Task to complete - Copy out each entry precisely; no image belongs in the result.

Material for this exercise -
##########

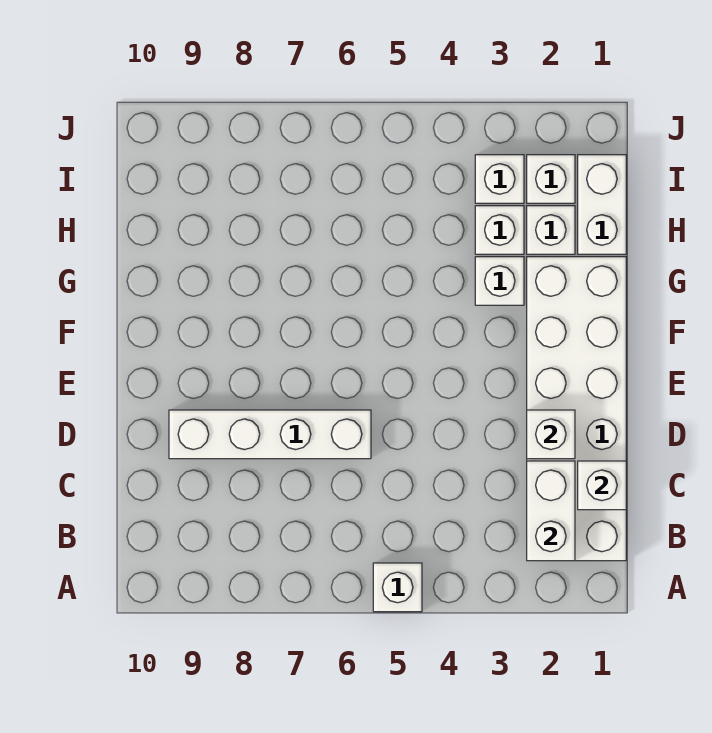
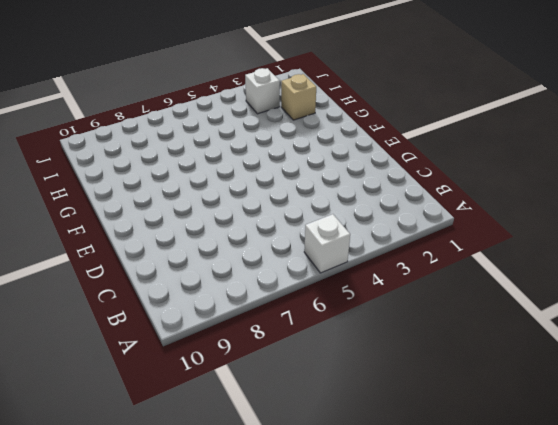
tan brick H2 level 1 -> white brick H2 level 1
none -> white brick B1:G2 level 1
none -> white brick D6:D9 level 1
none -> white brick G3 level 1

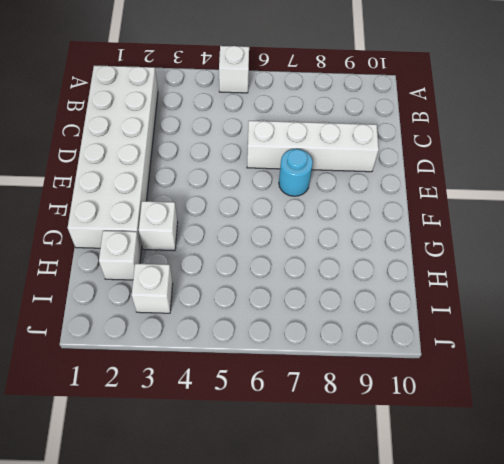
cyan round brick E7 level 1 -> none
none -> white brick H1:I1 level 1
none -> white brick H3 level 1
none -> white brick I2 level 1

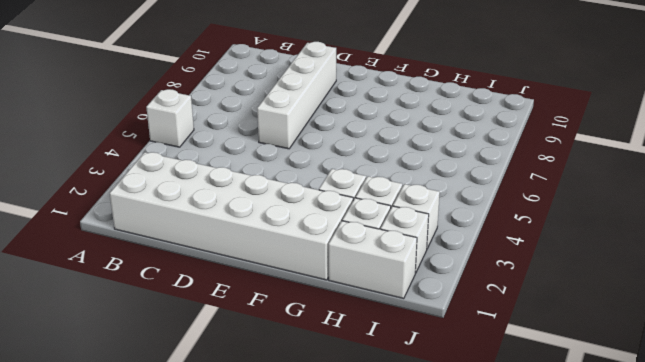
none -> white brick B2:C2 level 2
none -> white brick C1 level 2
none -> white brick D2 level 2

##########

Exercise output -
tan brick H2 level 1 -> white brick H2 level 1
none -> white brick B1:G2 level 1
none -> white brick D6:D9 level 1
none -> white brick G3 level 1

cyan round brick E7 level 1 -> none
none -> white brick H1:I1 level 1
none -> white brick H3 level 1
none -> white brick I2 level 1

none -> white brick B2:C2 level 2
none -> white brick C1 level 2
none -> white brick D2 level 2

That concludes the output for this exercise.